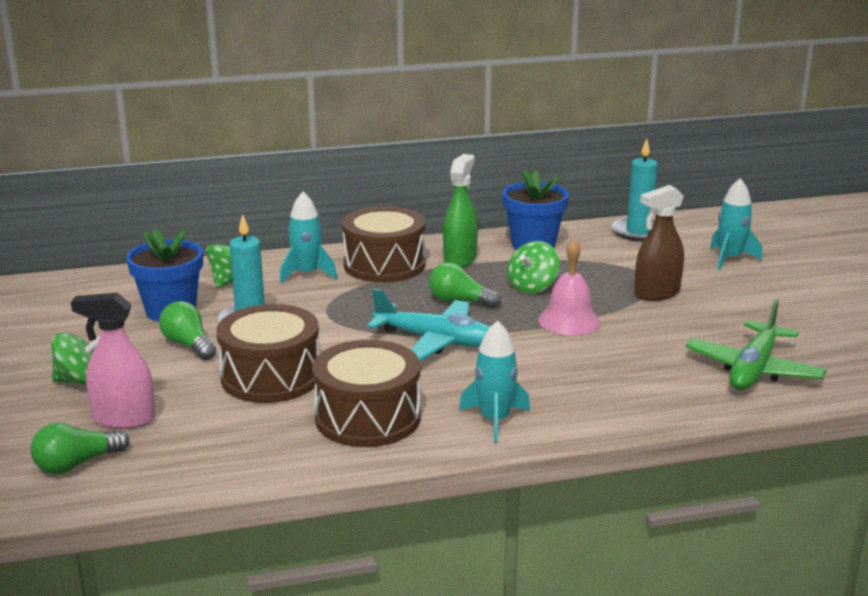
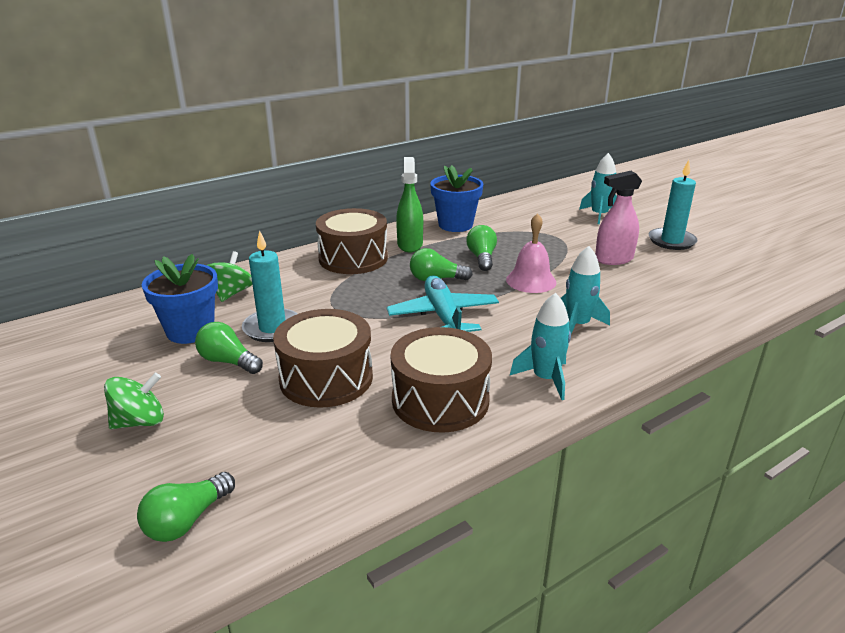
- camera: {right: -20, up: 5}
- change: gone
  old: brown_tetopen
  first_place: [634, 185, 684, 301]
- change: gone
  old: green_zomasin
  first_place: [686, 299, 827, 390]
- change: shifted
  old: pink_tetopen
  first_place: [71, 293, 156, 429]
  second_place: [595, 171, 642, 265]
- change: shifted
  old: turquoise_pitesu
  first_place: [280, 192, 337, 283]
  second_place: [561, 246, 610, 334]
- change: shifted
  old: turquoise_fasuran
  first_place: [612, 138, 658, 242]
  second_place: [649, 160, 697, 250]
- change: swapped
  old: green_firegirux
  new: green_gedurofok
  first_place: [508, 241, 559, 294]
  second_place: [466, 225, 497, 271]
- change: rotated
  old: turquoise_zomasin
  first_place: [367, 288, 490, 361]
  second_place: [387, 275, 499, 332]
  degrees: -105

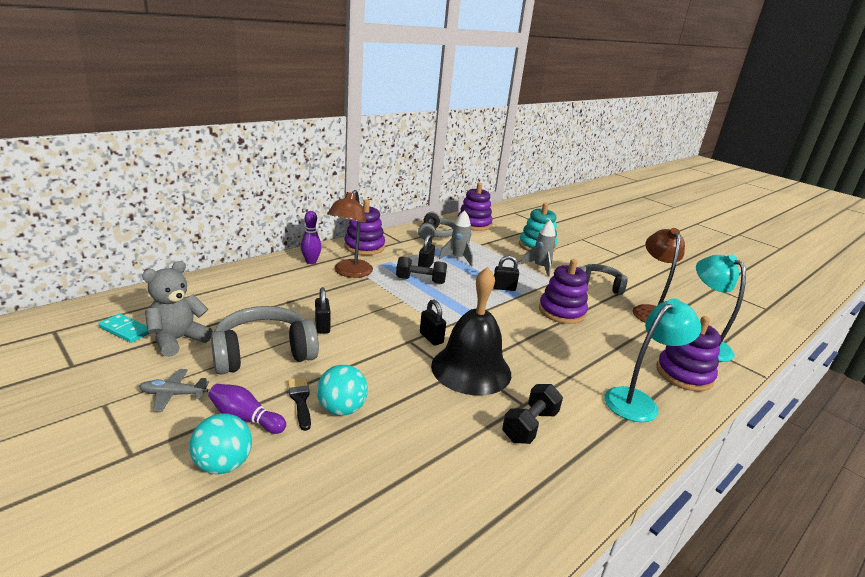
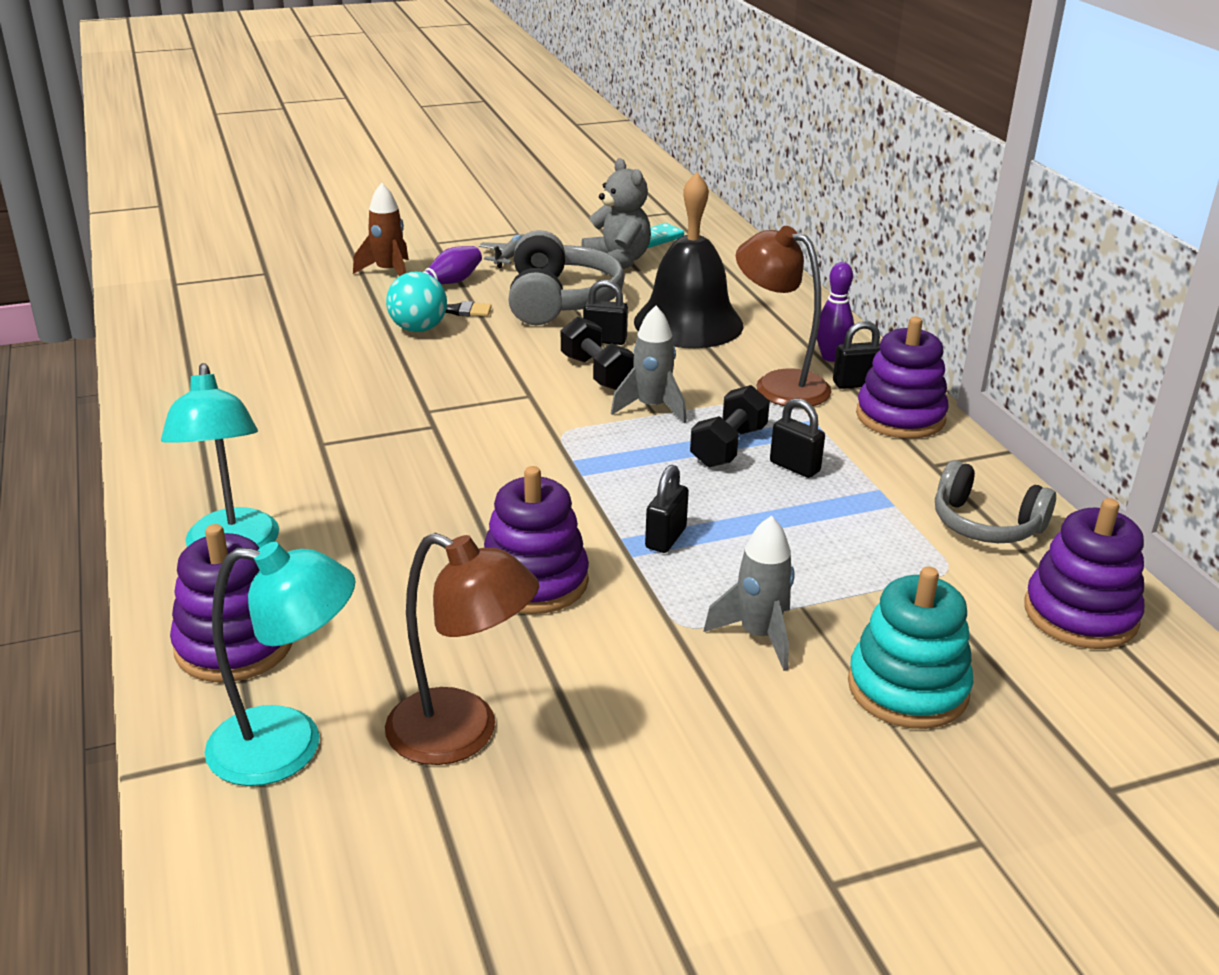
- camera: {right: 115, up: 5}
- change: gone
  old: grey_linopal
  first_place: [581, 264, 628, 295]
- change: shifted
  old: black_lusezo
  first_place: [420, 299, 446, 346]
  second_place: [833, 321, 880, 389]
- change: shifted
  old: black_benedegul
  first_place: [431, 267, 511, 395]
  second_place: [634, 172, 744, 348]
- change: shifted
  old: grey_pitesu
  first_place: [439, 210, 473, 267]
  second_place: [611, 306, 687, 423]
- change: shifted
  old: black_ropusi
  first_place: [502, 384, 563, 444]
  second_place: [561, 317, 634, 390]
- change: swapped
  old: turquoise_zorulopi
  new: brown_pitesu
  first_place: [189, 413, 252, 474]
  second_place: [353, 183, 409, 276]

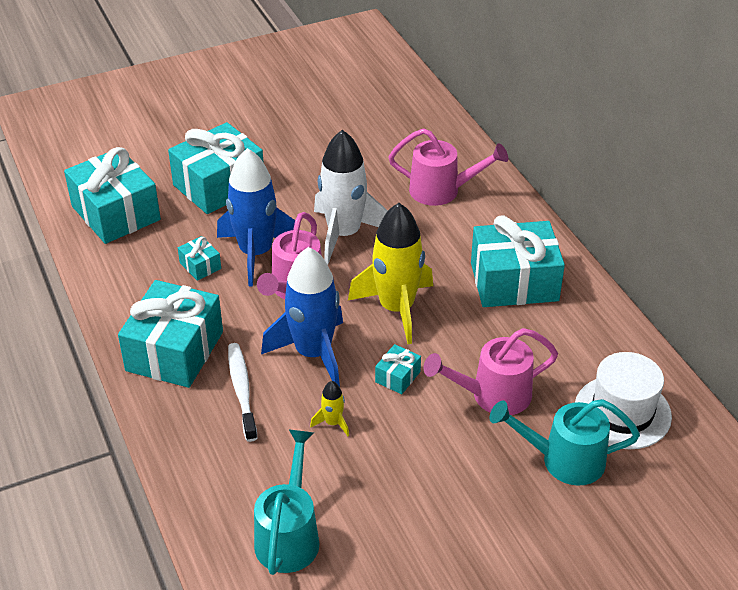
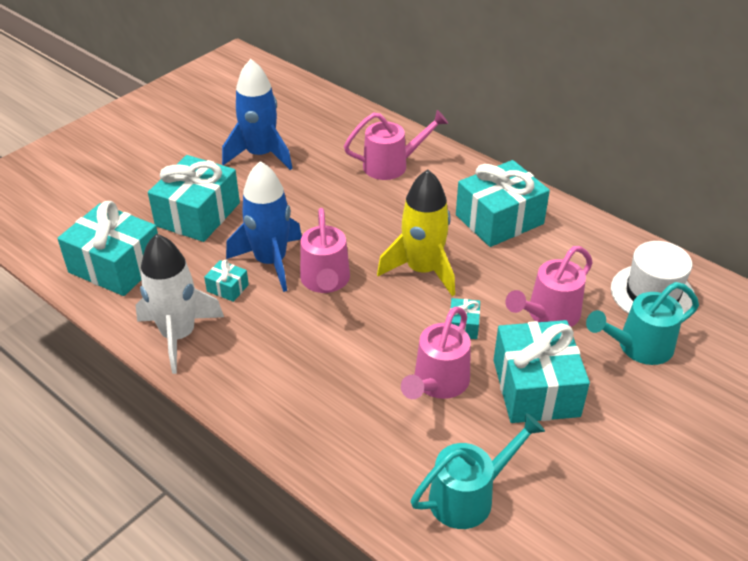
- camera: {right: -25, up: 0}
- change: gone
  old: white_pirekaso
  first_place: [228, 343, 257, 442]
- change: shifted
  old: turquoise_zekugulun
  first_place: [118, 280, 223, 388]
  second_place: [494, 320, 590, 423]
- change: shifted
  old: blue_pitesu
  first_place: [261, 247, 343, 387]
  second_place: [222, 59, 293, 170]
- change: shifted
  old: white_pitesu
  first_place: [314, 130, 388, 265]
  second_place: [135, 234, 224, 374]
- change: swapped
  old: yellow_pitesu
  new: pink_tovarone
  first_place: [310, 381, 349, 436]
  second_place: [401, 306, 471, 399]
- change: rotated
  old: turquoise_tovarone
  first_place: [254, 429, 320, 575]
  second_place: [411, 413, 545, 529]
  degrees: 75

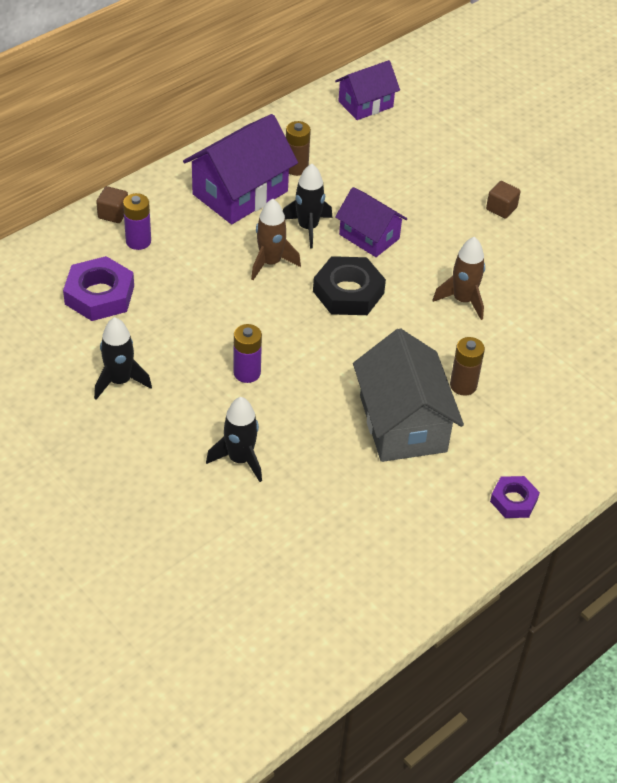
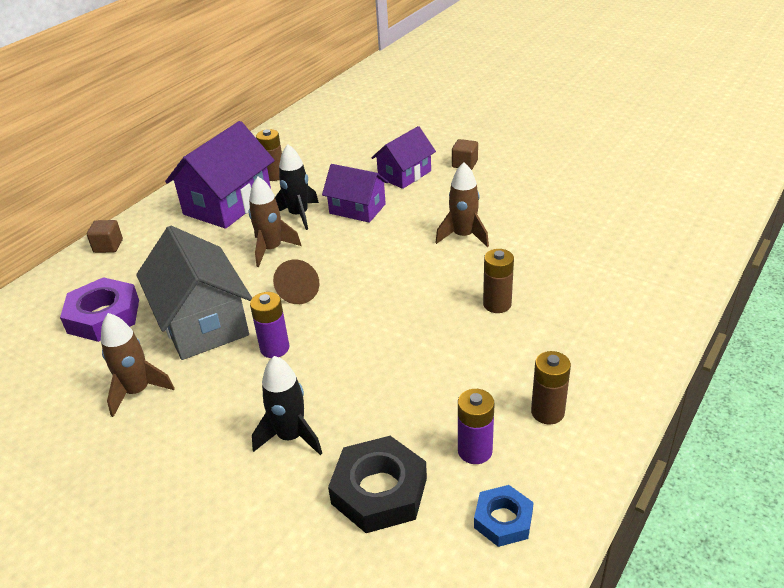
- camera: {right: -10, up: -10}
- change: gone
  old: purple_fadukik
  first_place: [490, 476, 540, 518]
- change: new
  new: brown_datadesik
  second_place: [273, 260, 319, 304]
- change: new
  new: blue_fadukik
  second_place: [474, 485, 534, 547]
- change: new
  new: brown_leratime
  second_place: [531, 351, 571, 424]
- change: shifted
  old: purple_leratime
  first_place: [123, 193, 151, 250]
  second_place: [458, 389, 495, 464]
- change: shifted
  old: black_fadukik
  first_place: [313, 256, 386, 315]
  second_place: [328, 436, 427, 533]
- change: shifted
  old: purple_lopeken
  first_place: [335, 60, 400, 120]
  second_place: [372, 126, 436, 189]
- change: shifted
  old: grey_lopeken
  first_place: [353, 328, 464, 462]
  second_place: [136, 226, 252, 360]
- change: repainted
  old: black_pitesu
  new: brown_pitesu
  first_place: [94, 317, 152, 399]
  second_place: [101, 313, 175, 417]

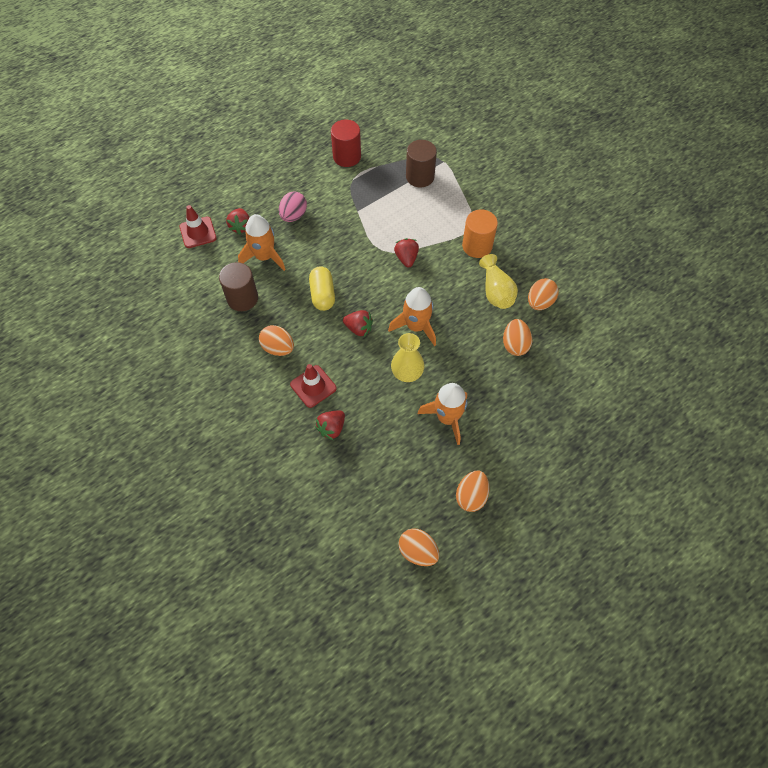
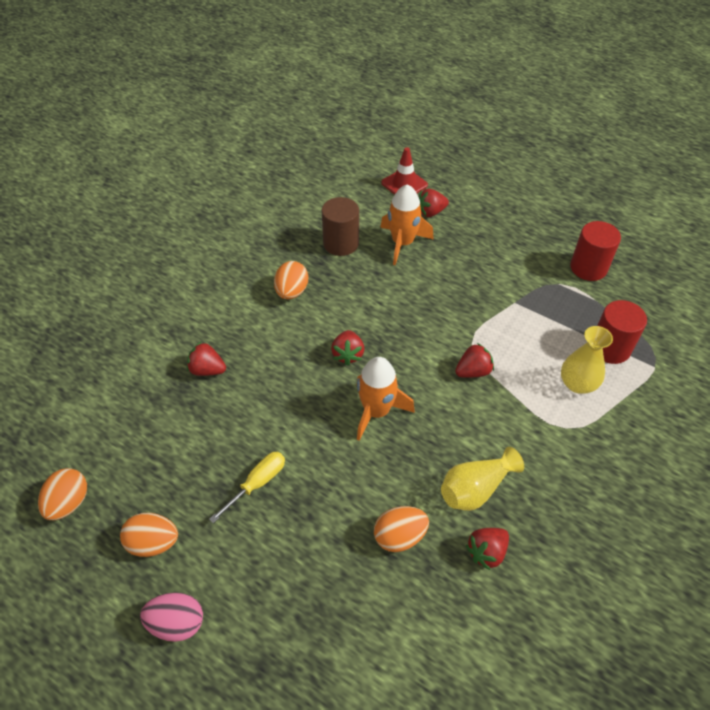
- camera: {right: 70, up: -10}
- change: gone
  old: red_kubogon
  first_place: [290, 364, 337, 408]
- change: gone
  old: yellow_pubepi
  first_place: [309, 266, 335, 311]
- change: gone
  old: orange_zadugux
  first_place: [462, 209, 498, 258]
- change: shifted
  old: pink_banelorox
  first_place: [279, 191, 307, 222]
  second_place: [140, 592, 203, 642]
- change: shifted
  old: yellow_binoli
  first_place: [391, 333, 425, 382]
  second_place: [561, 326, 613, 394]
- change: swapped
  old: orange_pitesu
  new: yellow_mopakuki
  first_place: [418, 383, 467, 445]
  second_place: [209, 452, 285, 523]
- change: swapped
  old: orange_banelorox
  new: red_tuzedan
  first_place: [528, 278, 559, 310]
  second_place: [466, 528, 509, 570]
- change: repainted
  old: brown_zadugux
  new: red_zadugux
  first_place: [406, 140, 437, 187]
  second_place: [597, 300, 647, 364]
◆ ◆ ◆ ◆
• _Task to complete_: An exact copy of the listing is required, with every image removed.

• _Response below_:
- camera: {right: -20, up: 5}
- change: gone
  old: brown_tetopen
  first_place: [634, 185, 684, 301]
- change: gone
  old: green_zomasin
  first_place: [686, 299, 827, 390]
- change: shifted
  old: pink_tetopen
  first_place: [71, 293, 156, 429]
  second_place: [595, 171, 642, 265]
- change: shifted
  old: turquoise_pitesu
  first_place: [280, 192, 337, 283]
  second_place: [561, 246, 610, 334]
- change: shifted
  old: turquoise_fasuran
  first_place: [612, 138, 658, 242]
  second_place: [649, 160, 697, 250]
- change: swapped
  old: green_firegirux
  new: green_gedurofok
  first_place: [508, 241, 559, 294]
  second_place: [466, 225, 497, 271]
- change: rotated
  old: turquoise_zomasin
  first_place: [367, 288, 490, 361]
  second_place: [387, 275, 499, 332]
  degrees: -105

- camera: {right: 115, up: 5}
- change: gone
  old: grey_linopal
  first_place: [581, 264, 628, 295]
- change: shifted
  old: black_lusezo
  first_place: [420, 299, 446, 346]
  second_place: [833, 321, 880, 389]
- change: shifted
  old: black_benedegul
  first_place: [431, 267, 511, 395]
  second_place: [634, 172, 744, 348]
- change: shifted
  old: grey_pitesu
  first_place: [439, 210, 473, 267]
  second_place: [611, 306, 687, 423]
- change: shifted
  old: black_ropusi
  first_place: [502, 384, 563, 444]
  second_place: [561, 317, 634, 390]
- change: swapped
  old: turquoise_zorulopi
  new: brown_pitesu
  first_place: [189, 413, 252, 474]
  second_place: [353, 183, 409, 276]

- camera: {right: -25, up: 0}
- change: gone
  old: white_pirekaso
  first_place: [228, 343, 257, 442]
- change: shifted
  old: turquoise_zekugulun
  first_place: [118, 280, 223, 388]
  second_place: [494, 320, 590, 423]
- change: shifted
  old: blue_pitesu
  first_place: [261, 247, 343, 387]
  second_place: [222, 59, 293, 170]
- change: shifted
  old: white_pitesu
  first_place: [314, 130, 388, 265]
  second_place: [135, 234, 224, 374]
- change: swapped
  old: yellow_pitesu
  new: pink_tovarone
  first_place: [310, 381, 349, 436]
  second_place: [401, 306, 471, 399]
- change: rotated
  old: turquoise_tovarone
  first_place: [254, 429, 320, 575]
  second_place: [411, 413, 545, 529]
  degrees: 75

- camera: {right: -10, up: -10}
- change: gone
  old: purple_fadukik
  first_place: [490, 476, 540, 518]
- change: new
  new: brown_datadesik
  second_place: [273, 260, 319, 304]
- change: new
  new: blue_fadukik
  second_place: [474, 485, 534, 547]
- change: new
  new: brown_leratime
  second_place: [531, 351, 571, 424]
- change: shifted
  old: purple_leratime
  first_place: [123, 193, 151, 250]
  second_place: [458, 389, 495, 464]
- change: shifted
  old: black_fadukik
  first_place: [313, 256, 386, 315]
  second_place: [328, 436, 427, 533]
- change: shifted
  old: purple_lopeken
  first_place: [335, 60, 400, 120]
  second_place: [372, 126, 436, 189]
- change: shifted
  old: grey_lopeken
  first_place: [353, 328, 464, 462]
  second_place: [136, 226, 252, 360]
- change: repainted
  old: black_pitesu
  new: brown_pitesu
  first_place: [94, 317, 152, 399]
  second_place: [101, 313, 175, 417]

- camera: {right: 70, up: -10}
- change: gone
  old: red_kubogon
  first_place: [290, 364, 337, 408]
- change: gone
  old: yellow_pubepi
  first_place: [309, 266, 335, 311]
- change: gone
  old: orange_zadugux
  first_place: [462, 209, 498, 258]
- change: shifted
  old: pink_banelorox
  first_place: [279, 191, 307, 222]
  second_place: [140, 592, 203, 642]
- change: shifted
  old: yellow_binoli
  first_place: [391, 333, 425, 382]
  second_place: [561, 326, 613, 394]
- change: swapped
  old: orange_pitesu
  new: yellow_mopakuki
  first_place: [418, 383, 467, 445]
  second_place: [209, 452, 285, 523]
- change: swapped
  old: orange_banelorox
  new: red_tuzedan
  first_place: [528, 278, 559, 310]
  second_place: [466, 528, 509, 570]
- change: repainted
  old: brown_zadugux
  new: red_zadugux
  first_place: [406, 140, 437, 187]
  second_place: [597, 300, 647, 364]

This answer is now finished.